### Data extract
--- START ---
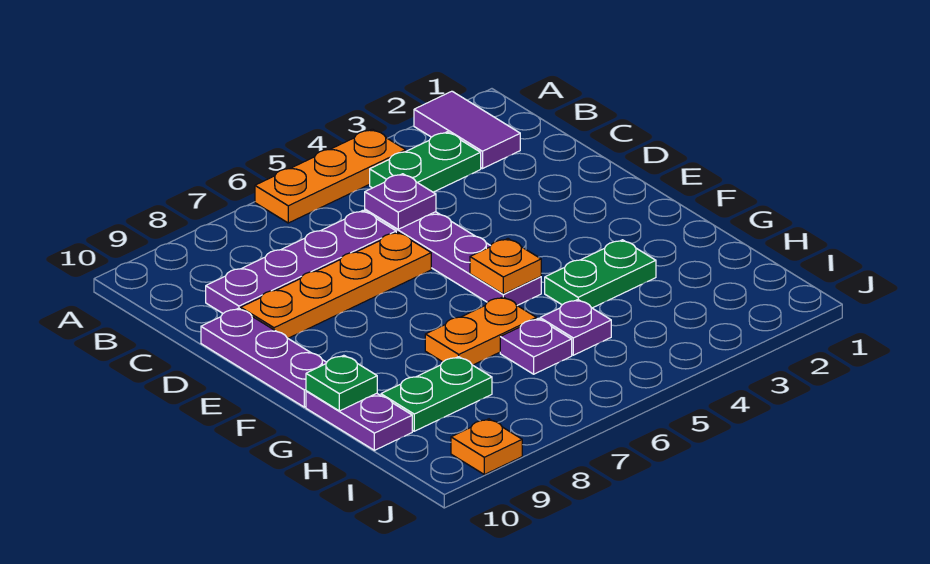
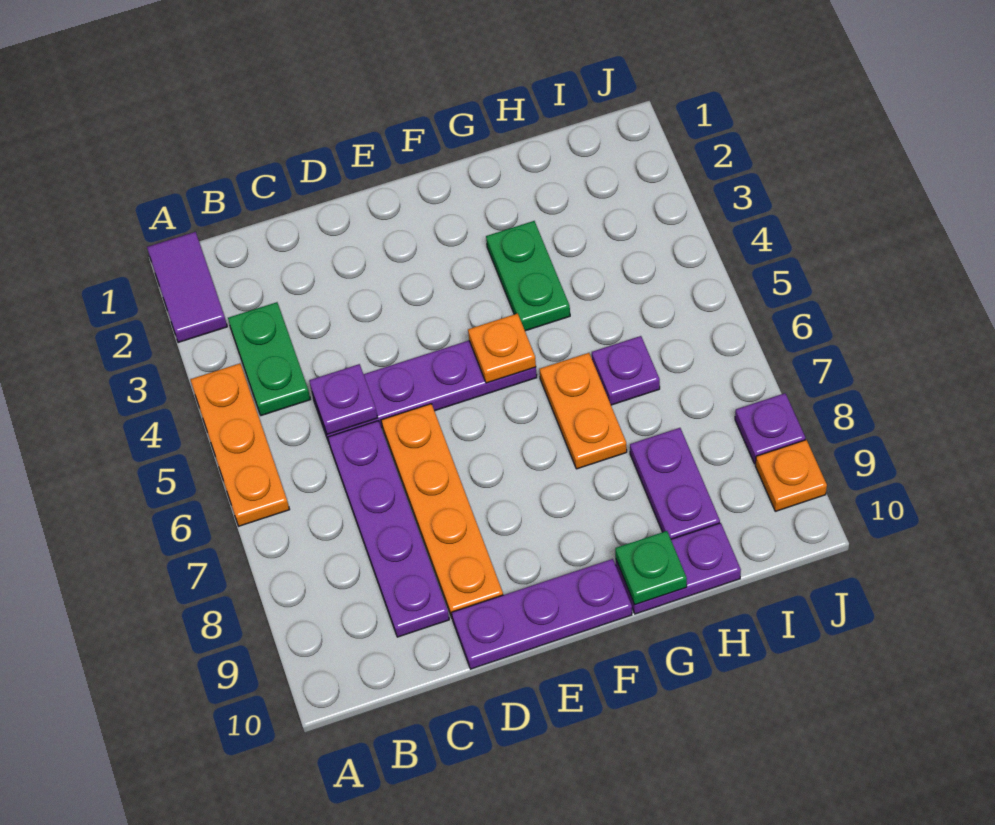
purple tile A2:B2 level 1 -> purple tile A1:A2 level 1
purple plate H5 level 1 -> purple plate J8 level 1
green plate H8:H9 level 1 -> purple plate H8:H9 level 1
--- END ---
### What is required
Look through the data above. Each line containing the word "plate" needs to be copied.

### Result below
purple plate H5 level 1 -> purple plate J8 level 1
green plate H8:H9 level 1 -> purple plate H8:H9 level 1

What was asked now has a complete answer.